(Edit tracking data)
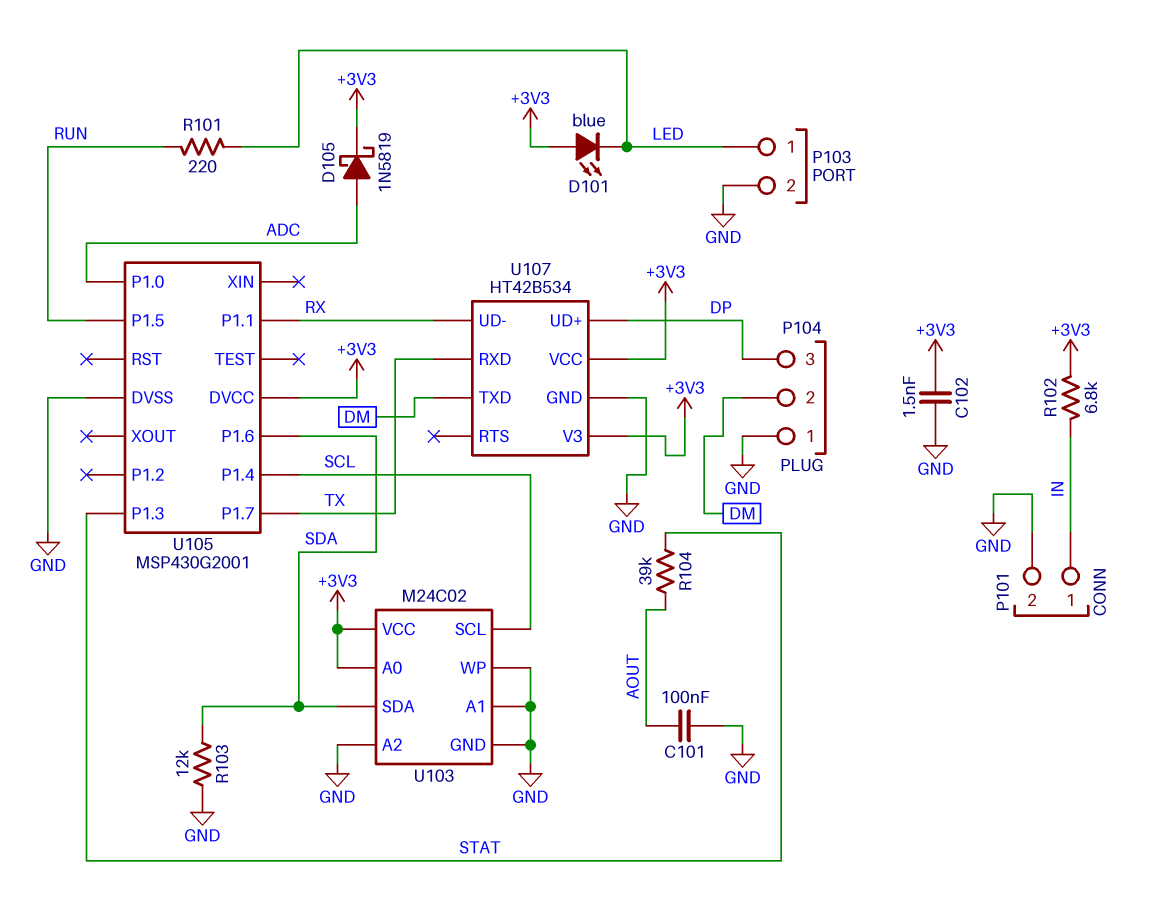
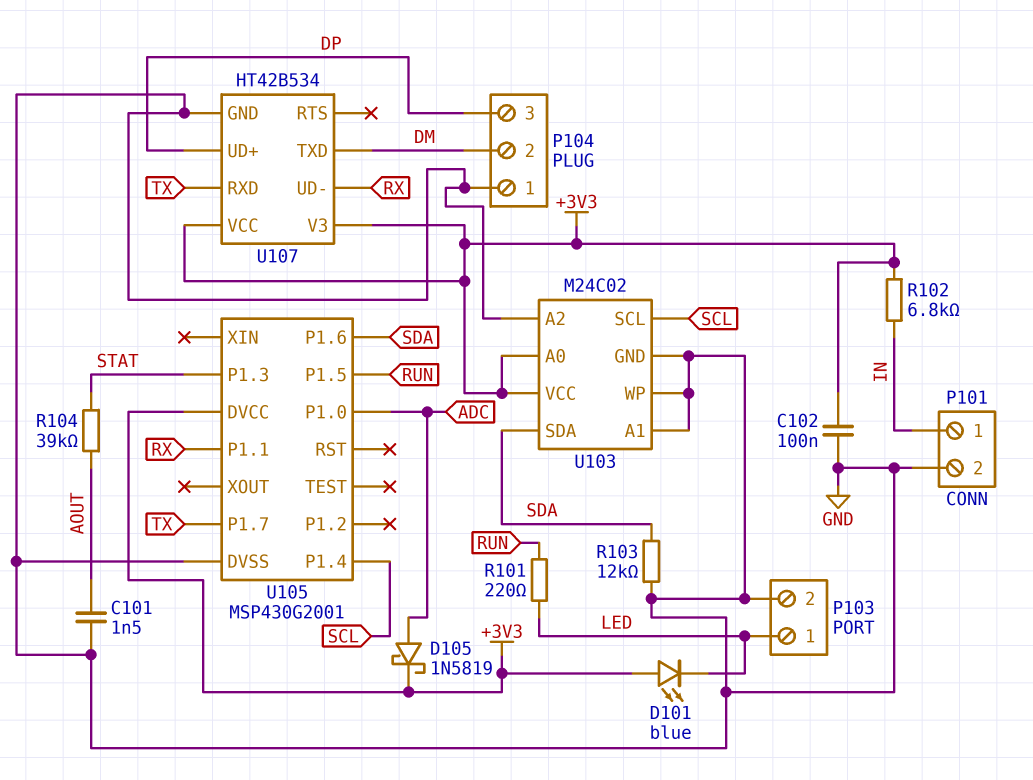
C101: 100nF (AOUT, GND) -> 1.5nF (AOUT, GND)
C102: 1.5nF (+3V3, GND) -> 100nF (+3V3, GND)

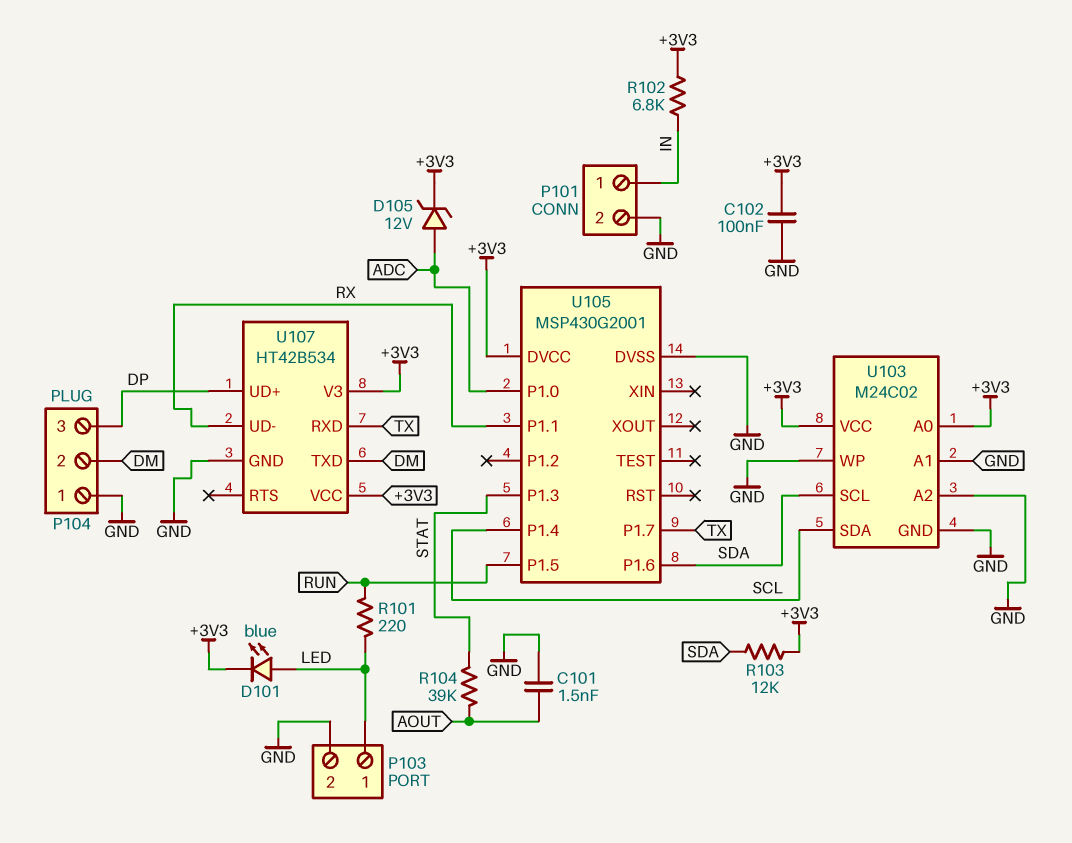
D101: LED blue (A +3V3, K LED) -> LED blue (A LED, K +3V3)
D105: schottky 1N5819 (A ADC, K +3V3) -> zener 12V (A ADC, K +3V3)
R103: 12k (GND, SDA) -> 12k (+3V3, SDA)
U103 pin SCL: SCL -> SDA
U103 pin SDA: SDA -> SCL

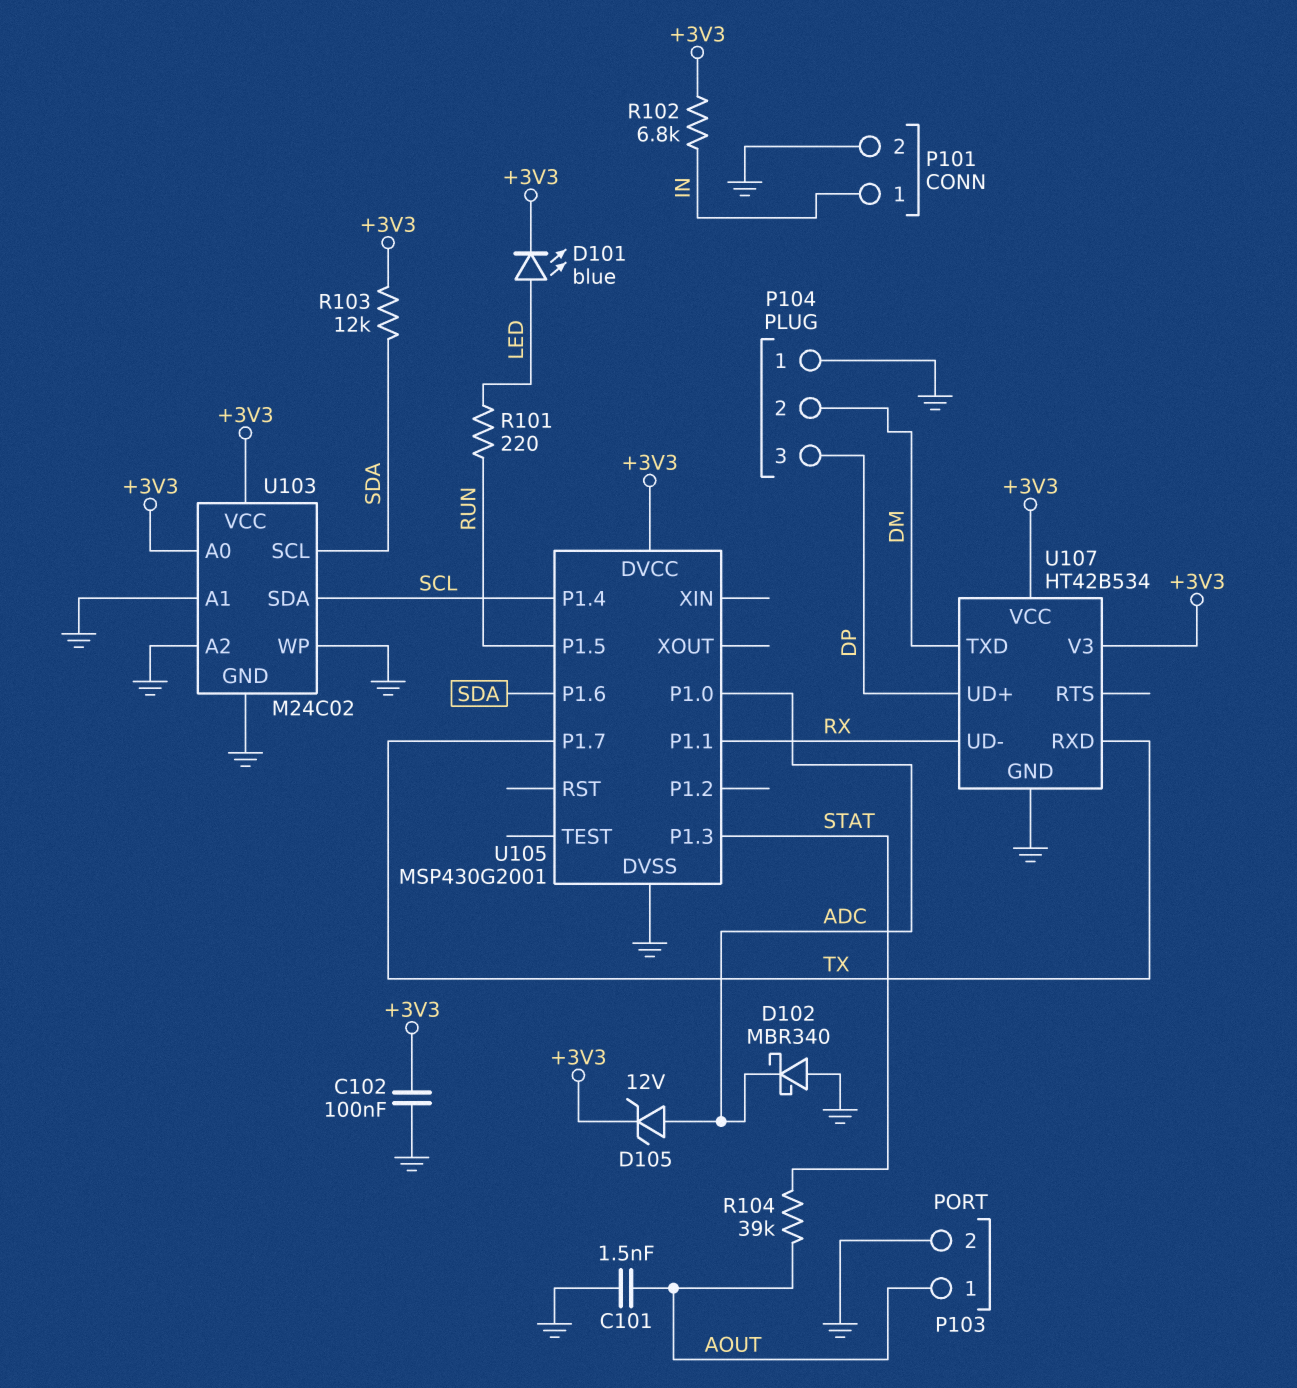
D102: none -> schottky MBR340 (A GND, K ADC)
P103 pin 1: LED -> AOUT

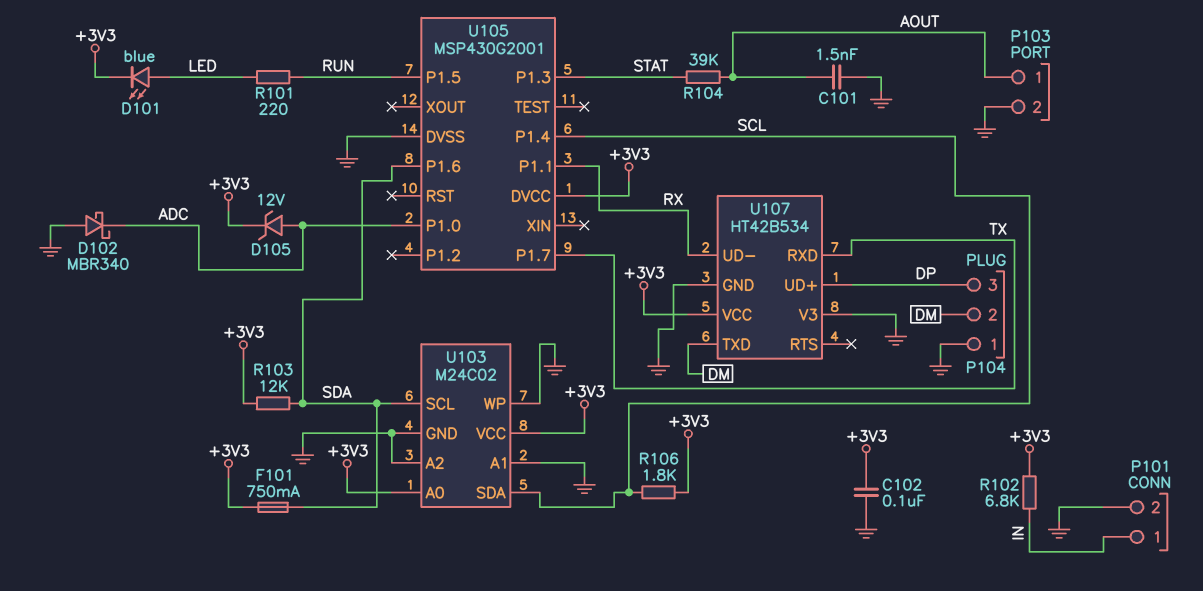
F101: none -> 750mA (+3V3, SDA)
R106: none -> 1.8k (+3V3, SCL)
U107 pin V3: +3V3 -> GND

**Exercise description:**
What you give back must match the entries exactly, apart from the omitted pictures.

**Answer section:**
C101: 100nF (AOUT, GND) -> 1.5nF (AOUT, GND)
C102: 1.5nF (+3V3, GND) -> 100nF (+3V3, GND)

D101: LED blue (A +3V3, K LED) -> LED blue (A LED, K +3V3)
D105: schottky 1N5819 (A ADC, K +3V3) -> zener 12V (A ADC, K +3V3)
R103: 12k (GND, SDA) -> 12k (+3V3, SDA)
U103 pin SCL: SCL -> SDA
U103 pin SDA: SDA -> SCL

D102: none -> schottky MBR340 (A GND, K ADC)
P103 pin 1: LED -> AOUT

F101: none -> 750mA (+3V3, SDA)
R106: none -> 1.8k (+3V3, SCL)
U107 pin V3: +3V3 -> GND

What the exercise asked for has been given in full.